[Object state comparisons]
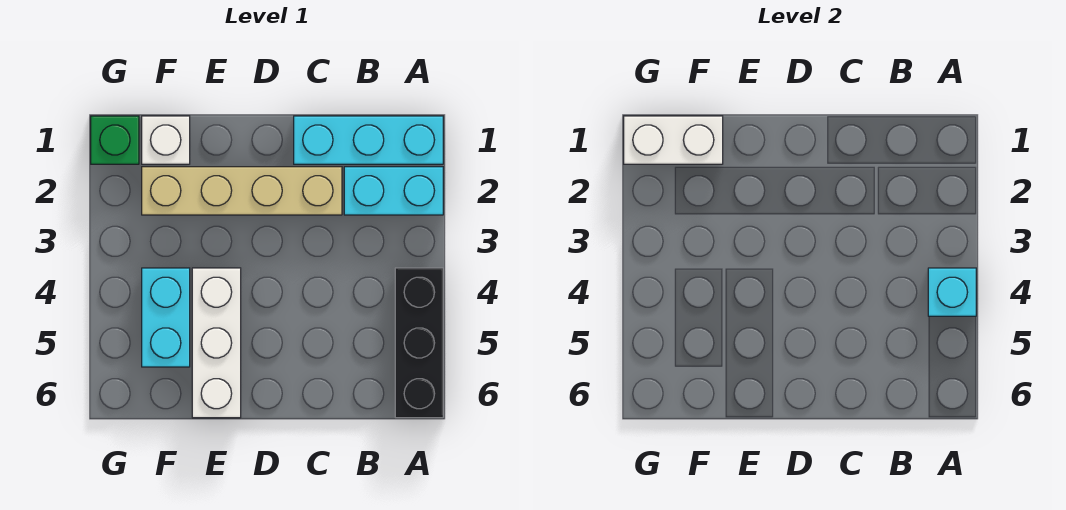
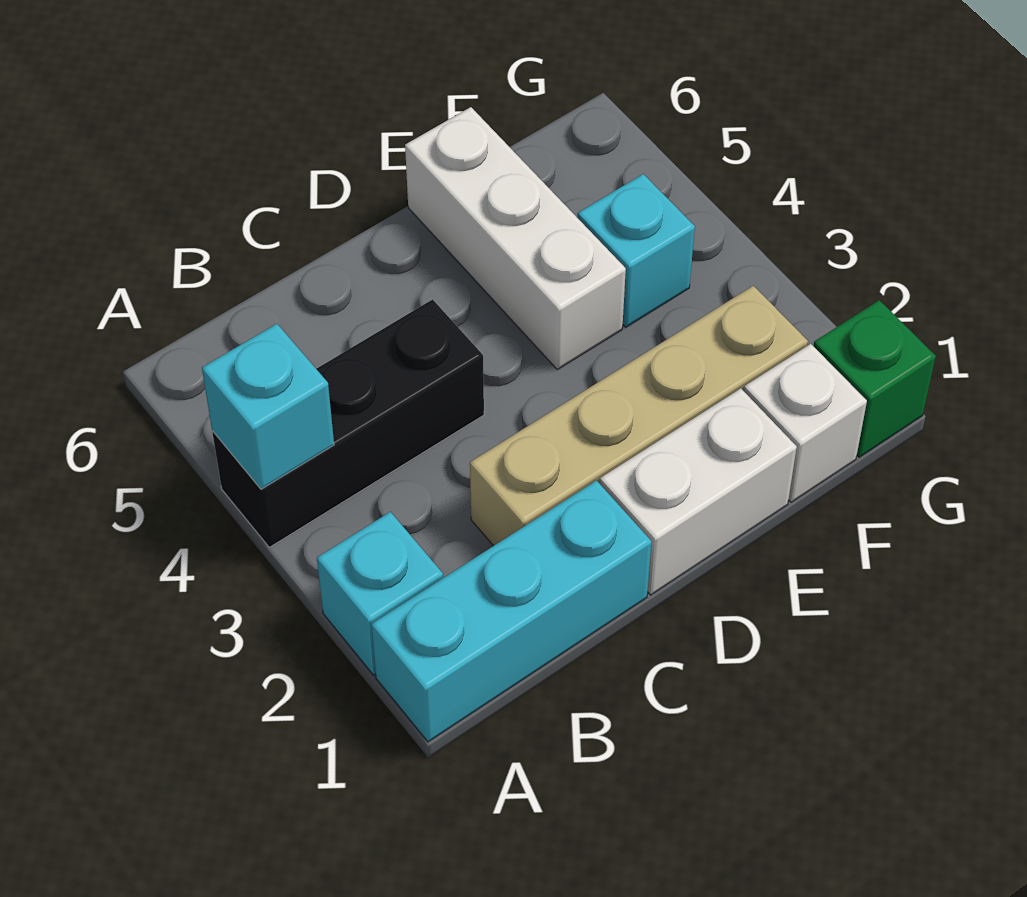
cyan brick A2:B2 level 1 -> cyan brick A2 level 1
black brick A4:A6 level 1 -> black brick A4:C4 level 1
white brick F1:G1 level 2 -> white brick D1:E1 level 1
cyan brick F4:F5 level 1 -> cyan brick F4 level 1

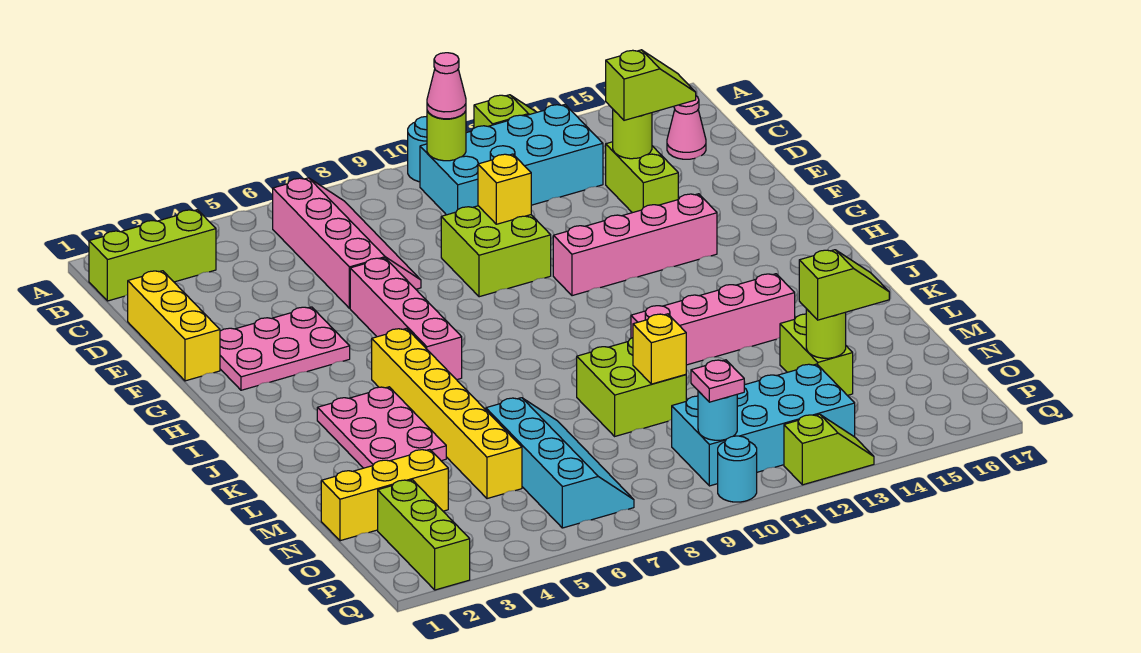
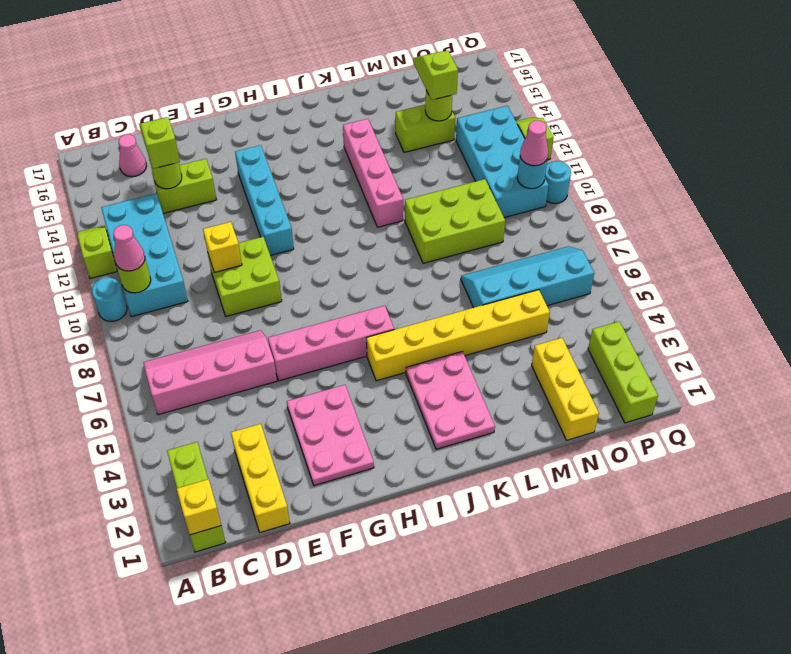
yellow brick D1:F1 level 1 -> yellow brick D1:D3 level 1
pink brick G11:G14 level 1 -> cyan brick G11:G14 level 1
pink plate J3:L4 level 1 -> pink plate J2:K4 level 1
lime brick L9:M10 level 1 -> lime brick L9:N10 level 1
yellow brick M10 level 2 -> yellow brick B1 level 2
lime brick O2:Q2 level 1 -> lime brick P1:P3 level 1
pink plate P10 level 3 -> pink cone P10 level 3

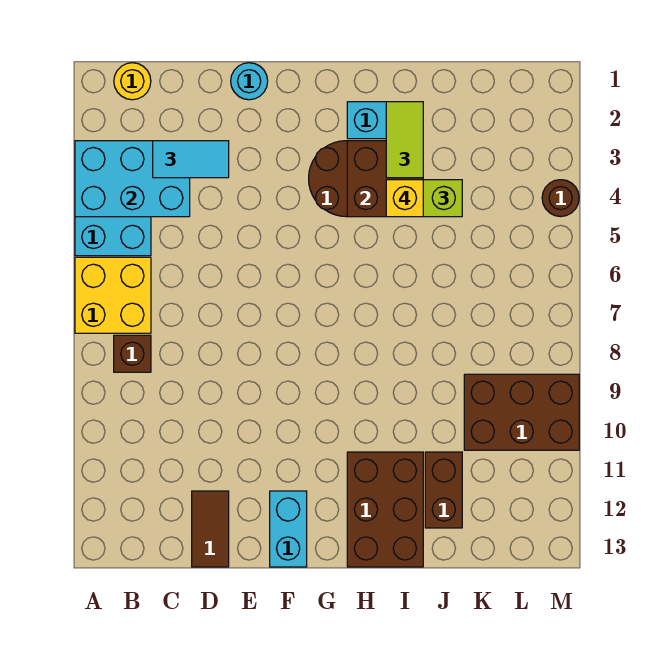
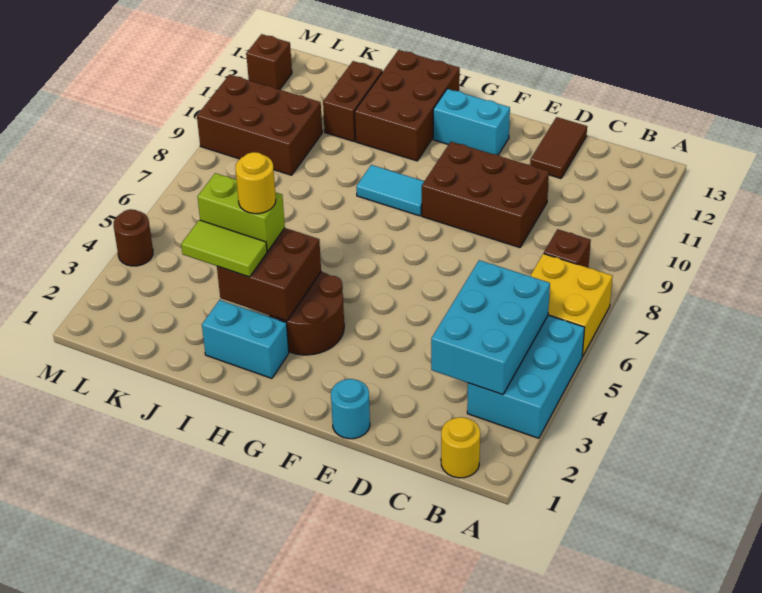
cyan brick A3:C4 level 2 -> cyan brick B3:C5 level 2
cyan tile C3:D3 level 3 -> cyan tile G9:H9 level 1
none -> brown brick D9:F10 level 1
cyan brick F12:F13 level 1 -> cyan brick F12:G12 level 1
lime tile I2:I3 level 3 -> lime tile I3:J3 level 3
yellow brick I4 level 4 -> yellow round brick I4 level 4
none -> brown brick M12 level 1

● Prompt
Go through the data and gather every line that holds "yellow".

● Result for this exercise
yellow brick D1:F1 level 1 -> yellow brick D1:D3 level 1
yellow brick M10 level 2 -> yellow brick B1 level 2
yellow brick I4 level 4 -> yellow round brick I4 level 4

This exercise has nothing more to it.